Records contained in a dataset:
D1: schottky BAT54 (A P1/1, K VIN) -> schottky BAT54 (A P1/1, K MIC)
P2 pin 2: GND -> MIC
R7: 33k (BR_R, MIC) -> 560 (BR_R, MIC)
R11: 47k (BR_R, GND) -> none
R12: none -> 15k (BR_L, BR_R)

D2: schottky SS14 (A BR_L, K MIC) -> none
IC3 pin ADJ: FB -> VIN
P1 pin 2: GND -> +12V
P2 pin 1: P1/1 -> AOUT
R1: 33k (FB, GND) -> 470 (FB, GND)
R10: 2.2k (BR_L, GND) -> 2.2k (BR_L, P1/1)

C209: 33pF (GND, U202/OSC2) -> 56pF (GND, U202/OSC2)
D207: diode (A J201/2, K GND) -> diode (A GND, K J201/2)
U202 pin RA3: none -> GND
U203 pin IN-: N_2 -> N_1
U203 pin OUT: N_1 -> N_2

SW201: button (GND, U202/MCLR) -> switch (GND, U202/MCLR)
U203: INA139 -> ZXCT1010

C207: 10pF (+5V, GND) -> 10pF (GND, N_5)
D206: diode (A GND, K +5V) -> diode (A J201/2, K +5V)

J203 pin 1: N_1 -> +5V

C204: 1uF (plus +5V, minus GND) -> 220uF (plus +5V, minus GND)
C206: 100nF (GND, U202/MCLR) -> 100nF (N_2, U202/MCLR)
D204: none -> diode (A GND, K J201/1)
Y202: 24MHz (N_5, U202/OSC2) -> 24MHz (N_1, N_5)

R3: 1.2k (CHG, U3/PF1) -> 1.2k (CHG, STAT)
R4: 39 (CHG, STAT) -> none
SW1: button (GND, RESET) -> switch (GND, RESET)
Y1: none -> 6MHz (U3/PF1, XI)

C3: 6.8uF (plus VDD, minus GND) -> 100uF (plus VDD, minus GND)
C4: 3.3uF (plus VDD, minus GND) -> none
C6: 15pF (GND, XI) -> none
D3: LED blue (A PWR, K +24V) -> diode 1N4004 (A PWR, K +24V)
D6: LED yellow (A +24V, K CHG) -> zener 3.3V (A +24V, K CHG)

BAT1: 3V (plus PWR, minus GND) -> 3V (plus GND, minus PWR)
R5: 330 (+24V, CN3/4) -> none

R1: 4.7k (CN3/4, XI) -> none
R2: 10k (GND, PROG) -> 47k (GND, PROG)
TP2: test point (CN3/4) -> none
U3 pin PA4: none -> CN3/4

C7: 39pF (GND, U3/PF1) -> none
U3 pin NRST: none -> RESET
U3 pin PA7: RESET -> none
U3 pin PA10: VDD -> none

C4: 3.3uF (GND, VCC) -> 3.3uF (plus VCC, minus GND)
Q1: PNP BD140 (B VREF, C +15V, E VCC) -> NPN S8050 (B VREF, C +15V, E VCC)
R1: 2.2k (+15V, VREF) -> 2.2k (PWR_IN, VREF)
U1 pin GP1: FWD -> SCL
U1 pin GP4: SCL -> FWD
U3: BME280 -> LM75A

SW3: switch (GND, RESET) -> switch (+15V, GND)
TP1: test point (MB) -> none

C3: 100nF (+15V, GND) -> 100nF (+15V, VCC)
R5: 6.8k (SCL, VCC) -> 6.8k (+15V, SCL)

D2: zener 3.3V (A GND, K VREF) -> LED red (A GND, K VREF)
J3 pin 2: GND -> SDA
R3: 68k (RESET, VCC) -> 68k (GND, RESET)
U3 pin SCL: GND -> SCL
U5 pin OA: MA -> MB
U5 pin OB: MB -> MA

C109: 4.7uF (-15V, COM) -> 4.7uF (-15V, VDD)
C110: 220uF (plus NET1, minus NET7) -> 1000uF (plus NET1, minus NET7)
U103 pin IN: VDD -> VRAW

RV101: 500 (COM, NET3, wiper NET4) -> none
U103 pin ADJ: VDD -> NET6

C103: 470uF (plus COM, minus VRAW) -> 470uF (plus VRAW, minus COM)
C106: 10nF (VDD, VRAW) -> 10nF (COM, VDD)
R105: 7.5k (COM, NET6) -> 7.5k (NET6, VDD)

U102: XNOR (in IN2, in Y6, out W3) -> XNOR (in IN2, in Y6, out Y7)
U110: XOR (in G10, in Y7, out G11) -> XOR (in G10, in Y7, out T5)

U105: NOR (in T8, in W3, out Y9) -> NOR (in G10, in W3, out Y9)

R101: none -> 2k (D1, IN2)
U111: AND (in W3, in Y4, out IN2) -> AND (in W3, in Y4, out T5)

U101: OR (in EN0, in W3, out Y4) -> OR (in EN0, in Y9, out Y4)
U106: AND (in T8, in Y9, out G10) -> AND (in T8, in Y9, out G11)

* [PROBLEM DETAILS]:
From the data above, copy each line where the string "zener" appears.

* [SOLUTION]:
D6: LED yellow (A +24V, K CHG) -> zener 3.3V (A +24V, K CHG)
D2: zener 3.3V (A GND, K VREF) -> LED red (A GND, K VREF)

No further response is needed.